Give back the entire listing below, unaltered.

________

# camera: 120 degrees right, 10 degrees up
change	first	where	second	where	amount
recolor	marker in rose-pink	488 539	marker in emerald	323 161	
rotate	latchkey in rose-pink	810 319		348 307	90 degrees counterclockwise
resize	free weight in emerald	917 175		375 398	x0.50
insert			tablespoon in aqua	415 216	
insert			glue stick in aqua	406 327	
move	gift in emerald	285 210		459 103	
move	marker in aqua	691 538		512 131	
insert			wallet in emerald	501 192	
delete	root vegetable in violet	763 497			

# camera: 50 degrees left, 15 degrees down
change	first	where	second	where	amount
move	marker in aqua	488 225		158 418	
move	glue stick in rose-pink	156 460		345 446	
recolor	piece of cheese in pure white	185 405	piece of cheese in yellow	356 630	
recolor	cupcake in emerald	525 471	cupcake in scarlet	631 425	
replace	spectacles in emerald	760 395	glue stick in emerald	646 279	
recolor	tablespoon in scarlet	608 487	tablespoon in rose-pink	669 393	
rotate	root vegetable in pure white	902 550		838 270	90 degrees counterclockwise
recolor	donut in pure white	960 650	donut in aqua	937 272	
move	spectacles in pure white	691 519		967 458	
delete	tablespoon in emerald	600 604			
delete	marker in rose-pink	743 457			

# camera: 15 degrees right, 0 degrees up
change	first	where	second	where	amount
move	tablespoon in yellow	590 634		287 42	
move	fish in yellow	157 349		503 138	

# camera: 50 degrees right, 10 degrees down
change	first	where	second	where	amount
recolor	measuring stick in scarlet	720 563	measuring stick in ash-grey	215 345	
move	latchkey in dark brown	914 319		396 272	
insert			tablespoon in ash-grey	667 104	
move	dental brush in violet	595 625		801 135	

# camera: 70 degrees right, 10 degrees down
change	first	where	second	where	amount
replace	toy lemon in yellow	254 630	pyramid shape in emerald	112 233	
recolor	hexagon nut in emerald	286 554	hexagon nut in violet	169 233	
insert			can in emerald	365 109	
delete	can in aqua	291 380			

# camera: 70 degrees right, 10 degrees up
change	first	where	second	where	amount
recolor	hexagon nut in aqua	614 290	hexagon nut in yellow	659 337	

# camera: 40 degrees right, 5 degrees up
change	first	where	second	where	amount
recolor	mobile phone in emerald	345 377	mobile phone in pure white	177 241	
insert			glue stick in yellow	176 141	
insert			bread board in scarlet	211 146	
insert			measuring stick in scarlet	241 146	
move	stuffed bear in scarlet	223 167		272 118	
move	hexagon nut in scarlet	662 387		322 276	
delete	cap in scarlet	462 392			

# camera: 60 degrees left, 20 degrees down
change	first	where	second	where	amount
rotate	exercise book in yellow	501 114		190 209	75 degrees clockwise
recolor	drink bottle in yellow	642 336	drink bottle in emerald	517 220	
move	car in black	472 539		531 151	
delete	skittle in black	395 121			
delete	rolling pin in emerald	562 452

________

SOLUTION TO THIS EXERCISE:
# camera: 120 degrees right, 10 degrees up
change	first	where	second	where	amount
recolor	marker in rose-pink	488 539	marker in emerald	323 161	
rotate	latchkey in rose-pink	810 319		348 307	90 degrees counterclockwise
resize	free weight in emerald	917 175		375 398	x0.50
insert			tablespoon in aqua	415 216	
insert			glue stick in aqua	406 327	
move	gift in emerald	285 210		459 103	
move	marker in aqua	691 538		512 131	
insert			wallet in emerald	501 192	
delete	root vegetable in violet	763 497			

# camera: 50 degrees left, 15 degrees down
change	first	where	second	where	amount
move	marker in aqua	488 225		158 418	
move	glue stick in rose-pink	156 460		345 446	
recolor	piece of cheese in pure white	185 405	piece of cheese in yellow	356 630	
recolor	cupcake in emerald	525 471	cupcake in scarlet	631 425	
replace	spectacles in emerald	760 395	glue stick in emerald	646 279	
recolor	tablespoon in scarlet	608 487	tablespoon in rose-pink	669 393	
rotate	root vegetable in pure white	902 550		838 270	90 degrees counterclockwise
recolor	donut in pure white	960 650	donut in aqua	937 272	
move	spectacles in pure white	691 519		967 458	
delete	tablespoon in emerald	600 604			
delete	marker in rose-pink	743 457			

# camera: 15 degrees right, 0 degrees up
change	first	where	second	where	amount
move	tablespoon in yellow	590 634		287 42	
move	fish in yellow	157 349		503 138	

# camera: 50 degrees right, 10 degrees down
change	first	where	second	where	amount
recolor	measuring stick in scarlet	720 563	measuring stick in ash-grey	215 345	
move	latchkey in dark brown	914 319		396 272	
insert			tablespoon in ash-grey	667 104	
move	dental brush in violet	595 625		801 135	

# camera: 70 degrees right, 10 degrees down
change	first	where	second	where	amount
replace	toy lemon in yellow	254 630	pyramid shape in emerald	112 233	
recolor	hexagon nut in emerald	286 554	hexagon nut in violet	169 233	
insert			can in emerald	365 109	
delete	can in aqua	291 380			

# camera: 70 degrees right, 10 degrees up
change	first	where	second	where	amount
recolor	hexagon nut in aqua	614 290	hexagon nut in yellow	659 337	

# camera: 40 degrees right, 5 degrees up
change	first	where	second	where	amount
recolor	mobile phone in emerald	345 377	mobile phone in pure white	177 241	
insert			glue stick in yellow	176 141	
insert			bread board in scarlet	211 146	
insert			measuring stick in scarlet	241 146	
move	stuffed bear in scarlet	223 167		272 118	
move	hexagon nut in scarlet	662 387		322 276	
delete	cap in scarlet	462 392			

# camera: 60 degrees left, 20 degrees down
change	first	where	second	where	amount
rotate	exercise book in yellow	501 114		190 209	75 degrees clockwise
recolor	drink bottle in yellow	642 336	drink bottle in emerald	517 220	
move	car in black	472 539		531 151	
delete	skittle in black	395 121			
delete	rolling pin in emerald	562 452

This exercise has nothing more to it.